| HOW TO COMPLETE THIS TASK |
Give all of the data below again exactly, and drop the images.

| SUPPLIED DATA |

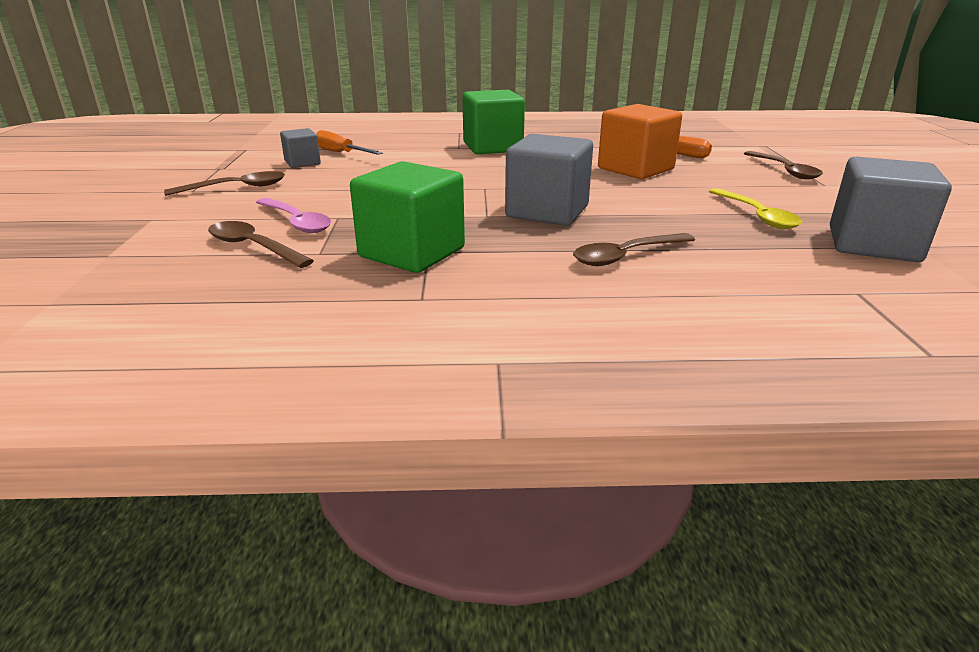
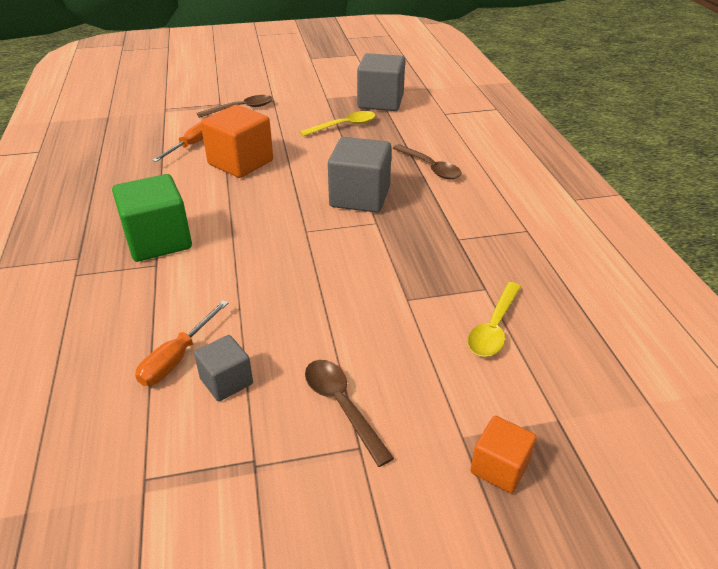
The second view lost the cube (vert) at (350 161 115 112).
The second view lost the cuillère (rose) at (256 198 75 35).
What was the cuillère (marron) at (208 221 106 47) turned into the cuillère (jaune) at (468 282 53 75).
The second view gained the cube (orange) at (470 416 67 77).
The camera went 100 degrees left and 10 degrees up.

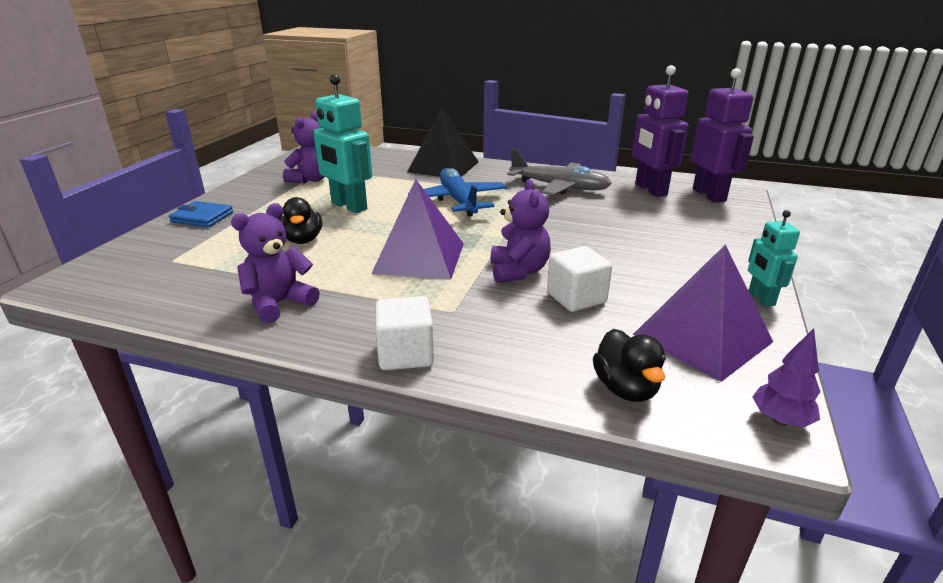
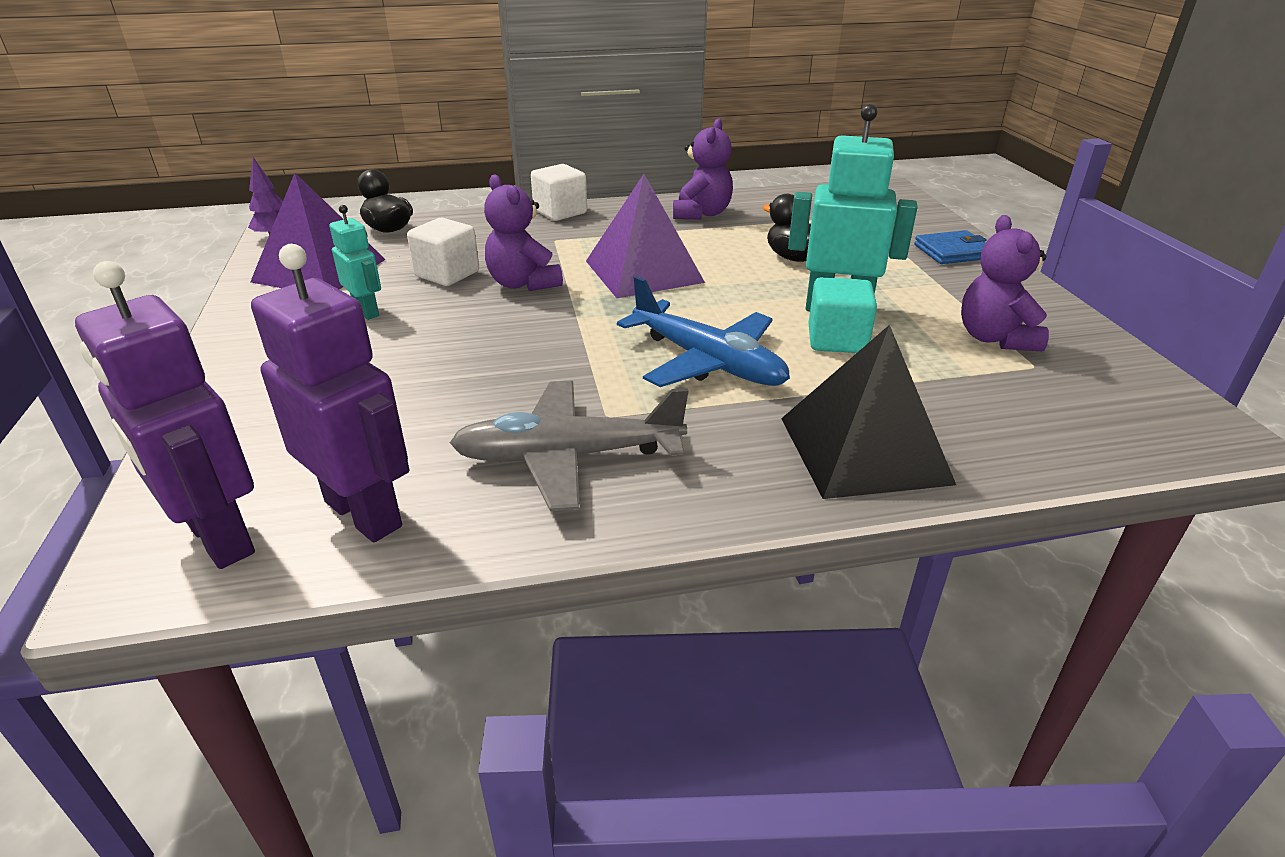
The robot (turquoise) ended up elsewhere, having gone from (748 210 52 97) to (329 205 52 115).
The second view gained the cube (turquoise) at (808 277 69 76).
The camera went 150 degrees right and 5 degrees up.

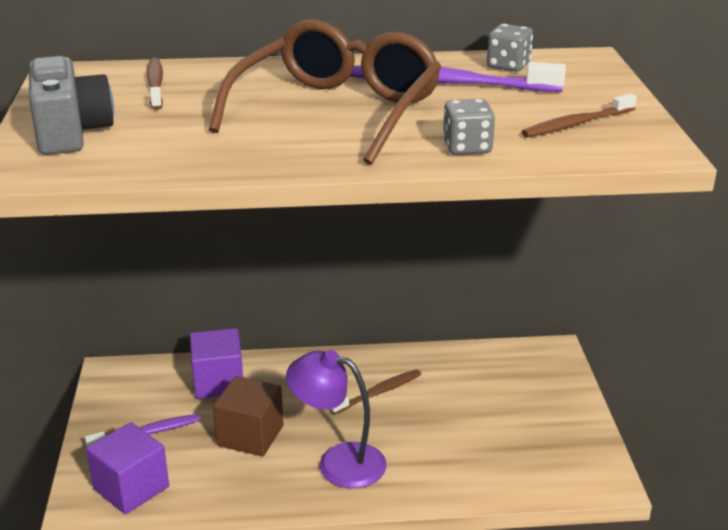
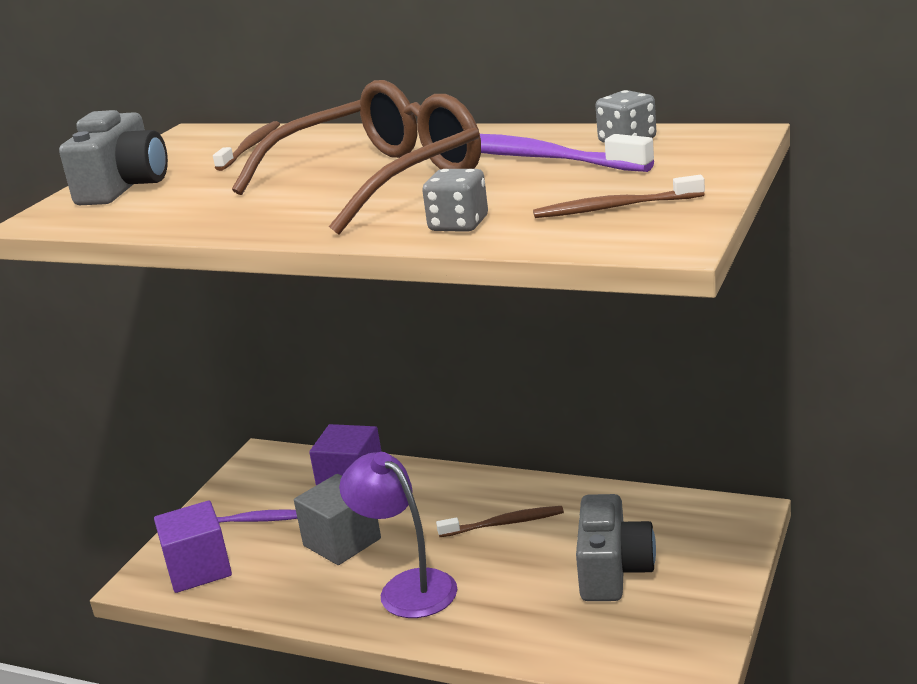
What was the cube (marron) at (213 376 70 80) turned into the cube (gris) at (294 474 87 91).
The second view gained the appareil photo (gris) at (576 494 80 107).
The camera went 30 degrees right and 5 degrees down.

| EXERCISE RESULT |
The second view lost the cube (vert) at (350 161 115 112).
The second view lost the cuillère (rose) at (256 198 75 35).
What was the cuillère (marron) at (208 221 106 47) turned into the cuillère (jaune) at (468 282 53 75).
The second view gained the cube (orange) at (470 416 67 77).
The camera went 100 degrees left and 10 degrees up.

The robot (turquoise) ended up elsewhere, having gone from (748 210 52 97) to (329 205 52 115).
The second view gained the cube (turquoise) at (808 277 69 76).
The camera went 150 degrees right and 5 degrees up.

What was the cube (marron) at (213 376 70 80) turned into the cube (gris) at (294 474 87 91).
The second view gained the appareil photo (gris) at (576 494 80 107).
The camera went 30 degrees right and 5 degrees down.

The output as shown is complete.